Work instructions: Search the entries for the word "VMID". Copy each line in which it is found.

Modification records:
*****

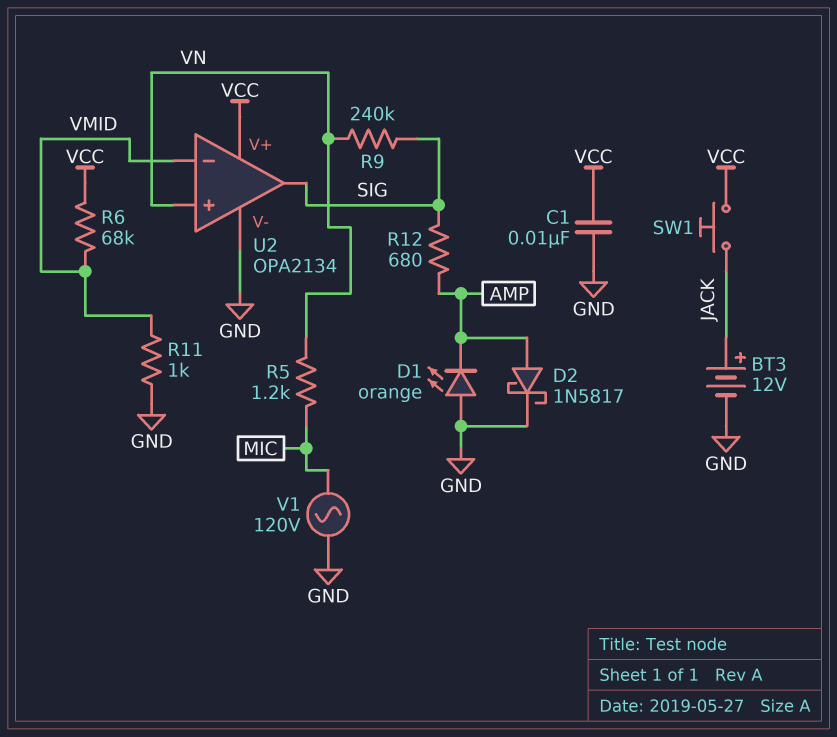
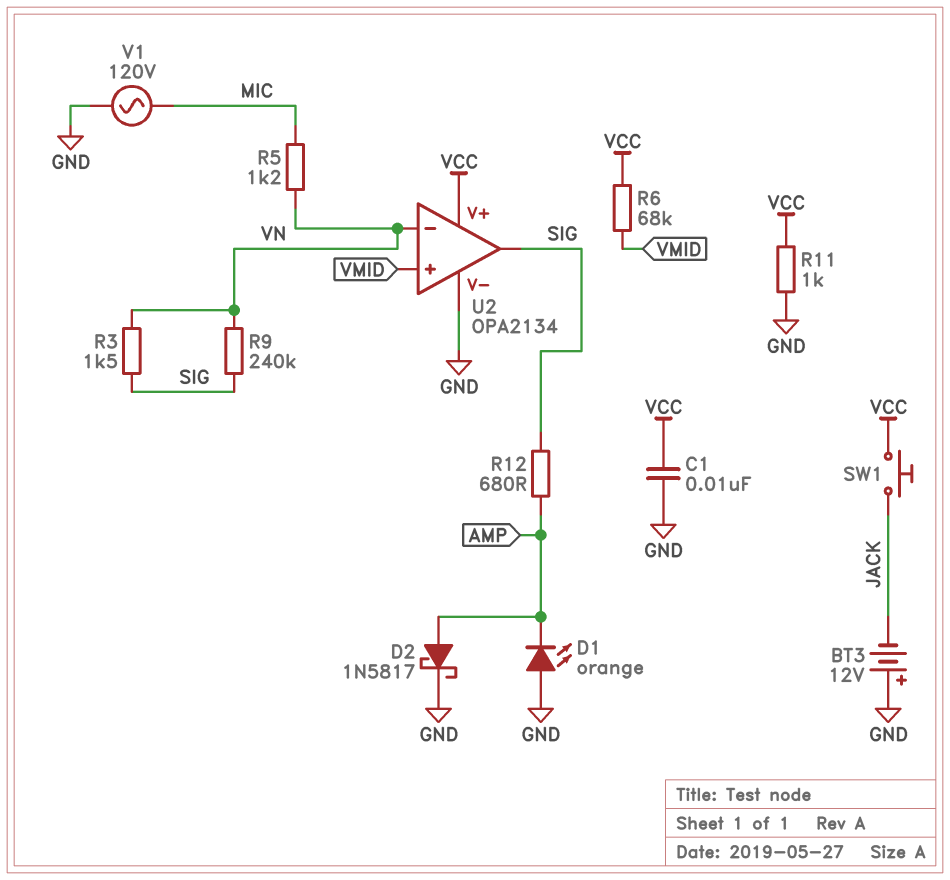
BT3: 12V (plus JACK, minus GND) -> 12V (plus GND, minus JACK)
R3: none -> 1.5k (SIG, VN)
R11: 1k (GND, VMID) -> 1k (GND, VCC)
U2 pin in+: VN -> VMID
U2 pin in-: VMID -> VN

*****

Output:
R11: 1k (GND, VMID) -> 1k (GND, VCC)
U2 pin in+: VN -> VMID
U2 pin in-: VMID -> VN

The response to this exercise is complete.